(Word and element location data)
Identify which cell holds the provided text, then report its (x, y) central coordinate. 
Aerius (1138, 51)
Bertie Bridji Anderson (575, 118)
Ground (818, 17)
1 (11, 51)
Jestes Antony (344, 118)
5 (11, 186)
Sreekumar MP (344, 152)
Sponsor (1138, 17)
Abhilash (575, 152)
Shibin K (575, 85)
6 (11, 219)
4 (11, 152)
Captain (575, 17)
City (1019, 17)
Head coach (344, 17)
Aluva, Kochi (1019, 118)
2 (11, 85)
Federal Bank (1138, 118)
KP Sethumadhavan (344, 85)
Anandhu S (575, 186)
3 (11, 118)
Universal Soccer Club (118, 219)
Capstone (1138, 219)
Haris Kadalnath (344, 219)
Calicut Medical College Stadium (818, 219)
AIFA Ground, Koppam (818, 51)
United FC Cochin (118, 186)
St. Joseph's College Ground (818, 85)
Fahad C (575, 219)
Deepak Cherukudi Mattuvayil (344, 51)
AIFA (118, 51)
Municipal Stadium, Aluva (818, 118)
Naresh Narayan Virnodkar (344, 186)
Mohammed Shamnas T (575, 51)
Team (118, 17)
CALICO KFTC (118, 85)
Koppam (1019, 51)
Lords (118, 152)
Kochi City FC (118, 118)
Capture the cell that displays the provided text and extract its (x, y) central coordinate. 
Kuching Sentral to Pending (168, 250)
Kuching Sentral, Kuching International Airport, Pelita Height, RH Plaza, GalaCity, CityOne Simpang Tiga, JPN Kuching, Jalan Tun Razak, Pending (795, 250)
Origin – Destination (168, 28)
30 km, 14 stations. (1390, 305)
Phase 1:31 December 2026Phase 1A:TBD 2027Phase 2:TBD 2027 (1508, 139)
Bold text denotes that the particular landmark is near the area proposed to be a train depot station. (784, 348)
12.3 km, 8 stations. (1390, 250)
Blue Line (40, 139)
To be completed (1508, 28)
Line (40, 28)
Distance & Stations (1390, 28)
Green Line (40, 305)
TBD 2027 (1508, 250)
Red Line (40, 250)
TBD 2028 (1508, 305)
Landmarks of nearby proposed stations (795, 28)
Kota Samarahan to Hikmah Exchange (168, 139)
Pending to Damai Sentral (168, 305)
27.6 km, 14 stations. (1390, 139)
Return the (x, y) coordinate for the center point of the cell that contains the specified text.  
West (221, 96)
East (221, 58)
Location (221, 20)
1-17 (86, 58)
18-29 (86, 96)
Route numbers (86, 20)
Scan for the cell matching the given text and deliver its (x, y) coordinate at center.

### Task brief
Recast all of the data above as a numbered list, one line per item, and leave out any blank lines.

### Solved problem
1. Identify which cell holds the provided text, then report its (x, y) central coordinate. 
2. Aerius (1138, 51)
3. Bertie Bridji Anderson (575, 118)
4. Ground (818, 17)
5. 1 (11, 51)
6. Jestes Antony (344, 118)
7. 5 (11, 186)
8. Sreekumar MP (344, 152)
9. Sponsor (1138, 17)
10. Abhilash (575, 152)
11. Shibin K (575, 85)
12. 6 (11, 219)
13. 4 (11, 152)
14. Captain (575, 17)
15. City (1019, 17)
16. Head coach (344, 17)
17. Aluva, Kochi (1019, 118)
18. 2 (11, 85)
19. Federal Bank (1138, 118)
20. KP Sethumadhavan (344, 85)
21. Anandhu S (575, 186)
22. 3 (11, 118)
23. Universal Soccer Club (118, 219)
24. Capstone (1138, 219)
25. Haris Kadalnath (344, 219)
26. Calicut Medical College Stadium (818, 219)
27. AIFA Ground, Koppam (818, 51)
28. United FC Cochin (118, 186)
29. St. Joseph's College Ground (818, 85)
30. Fahad C (575, 219)
31. Deepak Cherukudi Mattuvayil (344, 51)
32. AIFA (118, 51)
33. Municipal Stadium, Aluva (818, 118)
34. Naresh Narayan Virnodkar (344, 186)
35. Mohammed Shamnas T (575, 51)
36. Team (118, 17)
37. CALICO KFTC (118, 85)
38. Koppam (1019, 51)
39. Lords (118, 152)
40. Kochi City FC (118, 118)
41. Capture the cell that displays the provided text and extract its (x, y) central coordinate. 
42. Kuching Sentral to Pending (168, 250)
43. Kuching Sentral, Kuching International Airport, Pelita Height, RH Plaza, GalaCity, CityOne Simpang Tiga, JPN Kuching, Jalan Tun Razak, Pending (795, 250)
44. Origin – Destination (168, 28)
45. 30 km, 14 stations. (1390, 305)
46. Phase 1:31 December 2026Phase 1A:TBD 2027Phase 2:TBD 2027 (1508, 139)
47. Bold text denotes that the particular landmark is near the area proposed to be a train depot station. (784, 348)
48. 12.3 km, 8 stations. (1390, 250)
49. Blue Line (40, 139)
50. To be completed (1508, 28)
51. Line (40, 28)
52. Distance & Stations (1390, 28)
53. Green Line (40, 305)
54. TBD 2027 (1508, 250)
55. Red Line (40, 250)
56. TBD 2028 (1508, 305)
57. Landmarks of nearby proposed stations (795, 28)
58. Kota Samarahan to Hikmah Exchange (168, 139)
59. Pending to Damai Sentral (168, 305)
60. 27.6 km, 14 stations. (1390, 139)
61. Return the (x, y) coordinate for the center point of the cell that contains the specified text.  
62. West (221, 96)
63. East (221, 58)
64. Location (221, 20)
65. 1-17 (86, 58)
66. 18-29 (86, 96)
67. Route numbers (86, 20)
68. Scan for the cell matching the given text and deliver its (x, y) coordinate at center.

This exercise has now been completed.